### Exercise instructions
Only the pictures are to be omitted; everything else in the listing must be reproduced exactly.

### Given entries
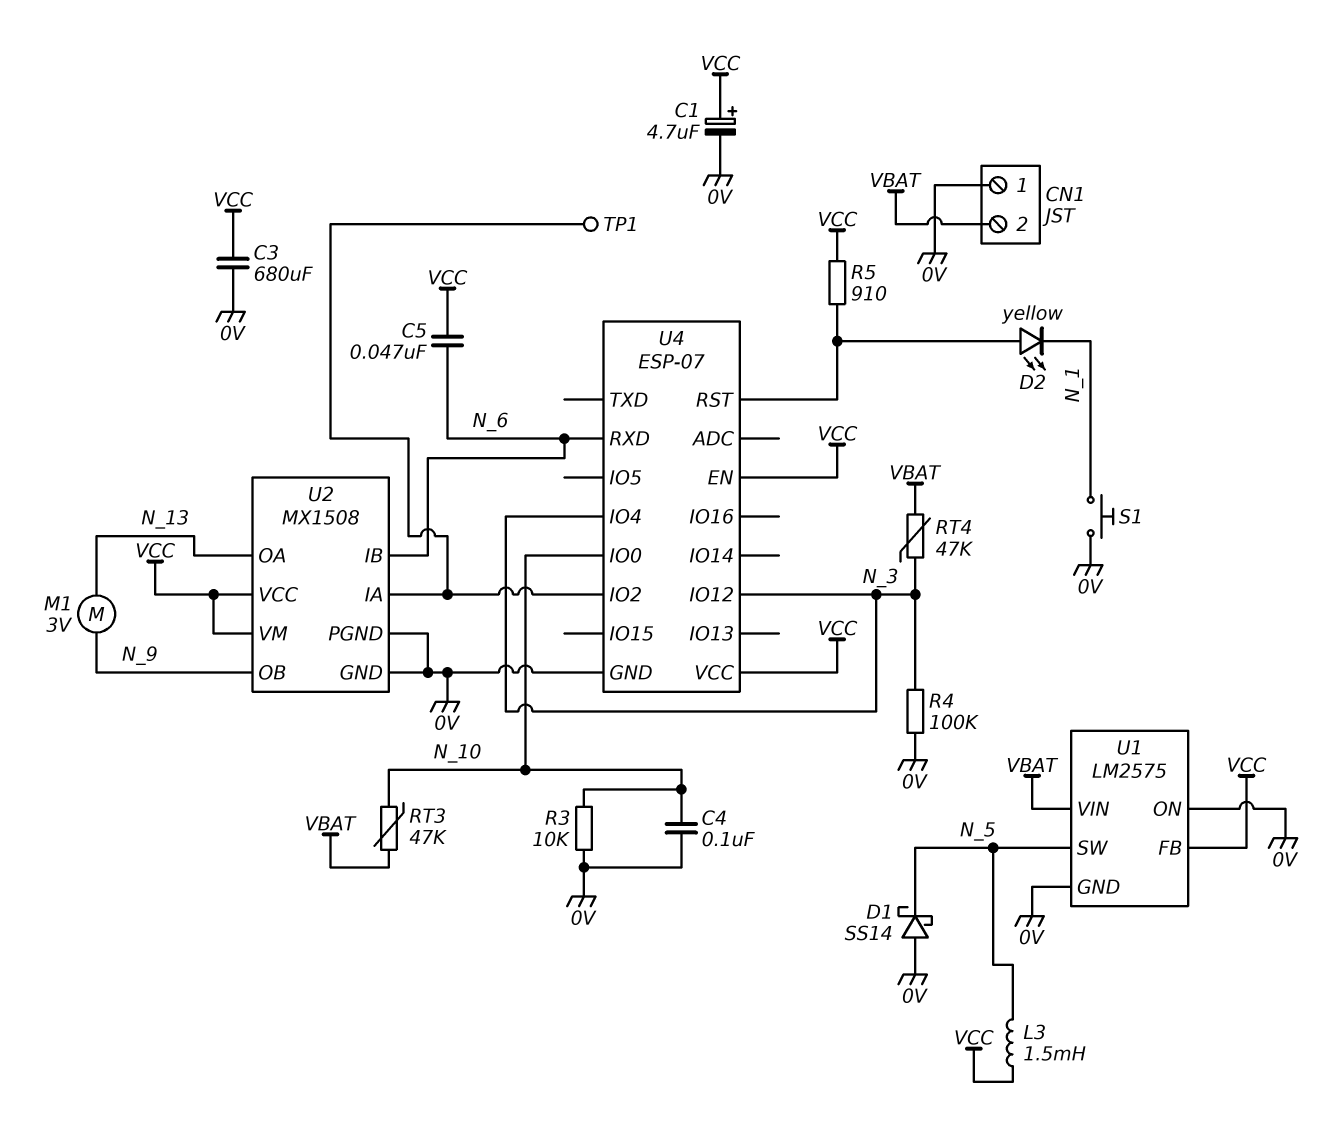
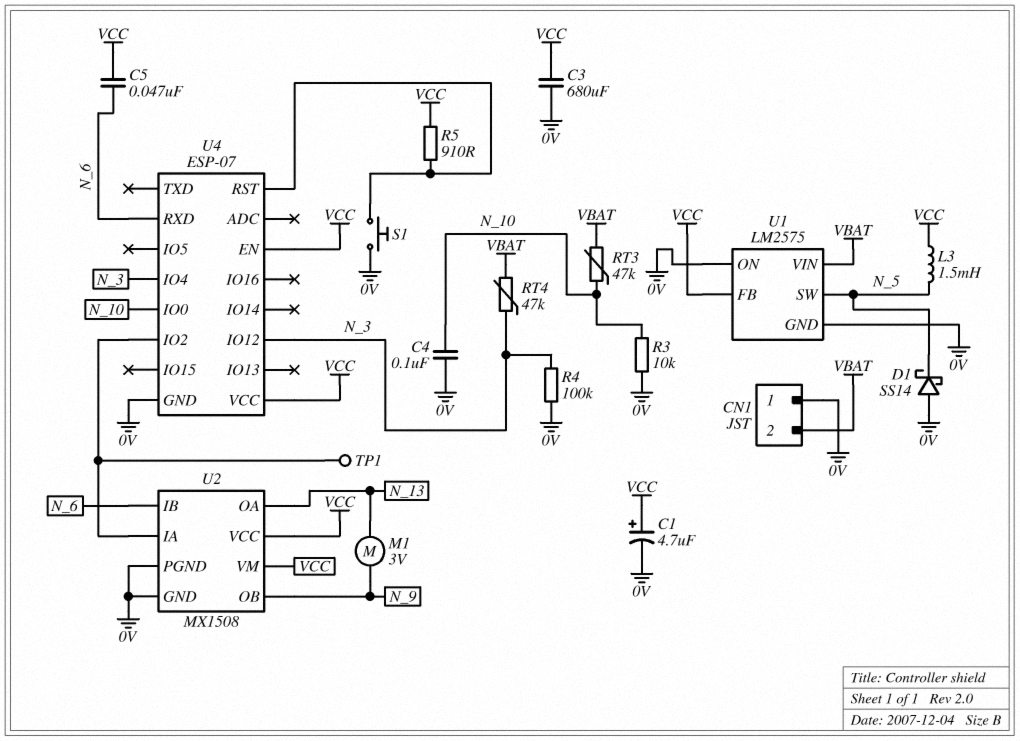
D2: LED yellow (A U4/RST, K N_1) -> none
S1: button (0V, N_1) -> button (0V, U4/RST)

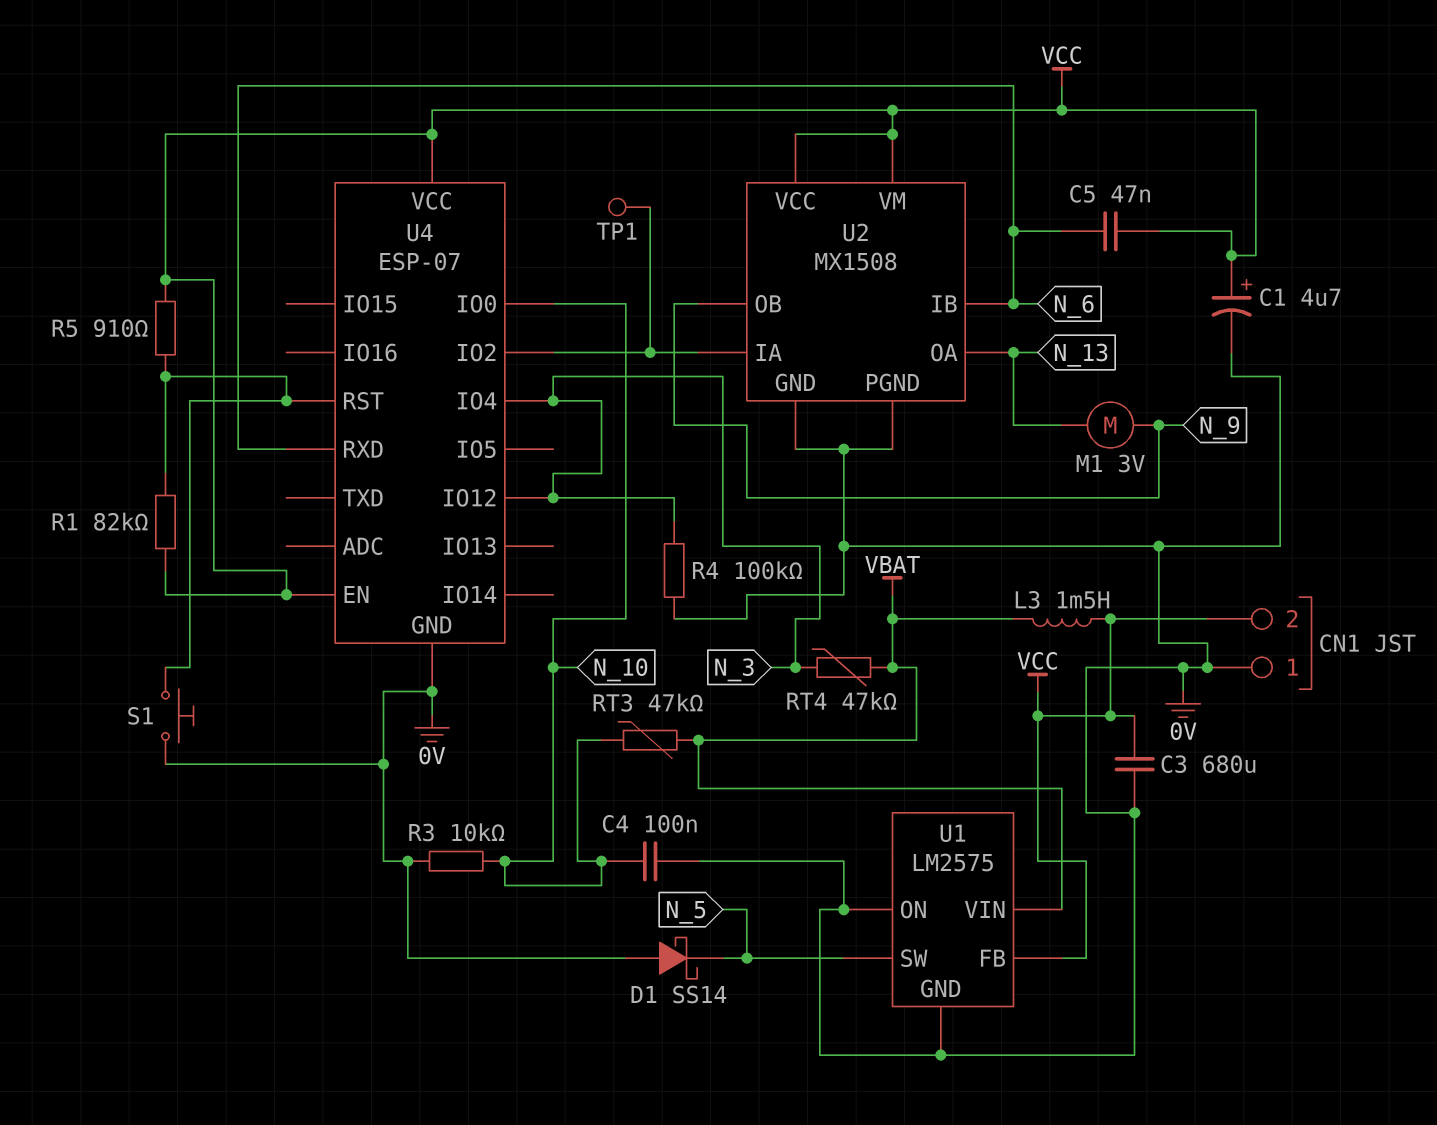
CN1 pin 2: VBAT -> VCC
L3: 1.5mH (N_5, VCC) -> 1.5mH (VBAT, VCC)
R1: none -> 82k (U4/RST, VCC)

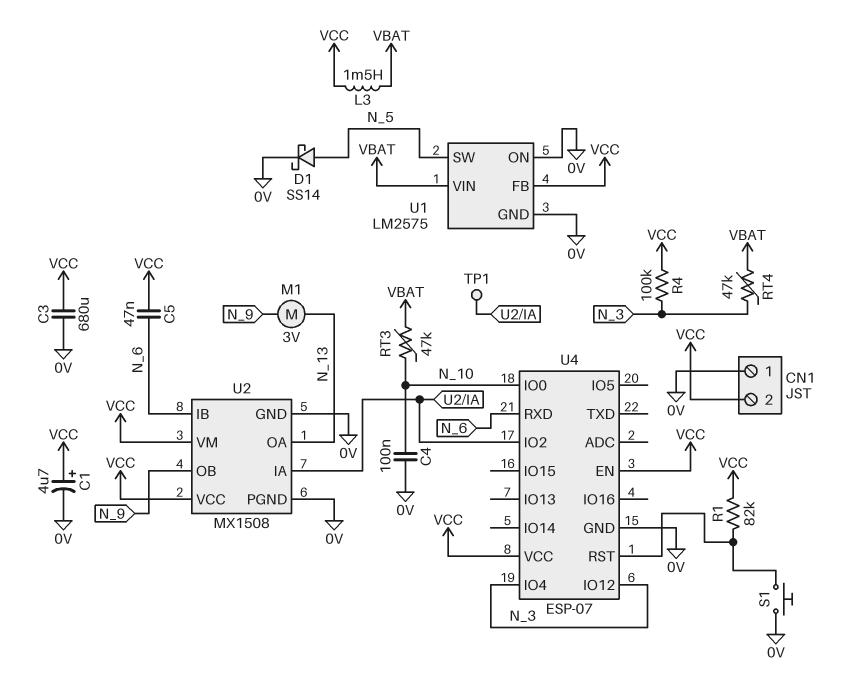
D1: schottky SS14 (A 0V, K N_5) -> schottky SS14 (A N_5, K 0V)
R3: 10k (0V, N_10) -> none
R4: 100k (0V, N_3) -> 100k (N_3, VCC)
R5: 910 (U4/RST, VCC) -> none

### Your response
D2: LED yellow (A U4/RST, K N_1) -> none
S1: button (0V, N_1) -> button (0V, U4/RST)

CN1 pin 2: VBAT -> VCC
L3: 1.5mH (N_5, VCC) -> 1.5mH (VBAT, VCC)
R1: none -> 82k (U4/RST, VCC)

D1: schottky SS14 (A 0V, K N_5) -> schottky SS14 (A N_5, K 0V)
R3: 10k (0V, N_10) -> none
R4: 100k (0V, N_3) -> 100k (N_3, VCC)
R5: 910 (U4/RST, VCC) -> none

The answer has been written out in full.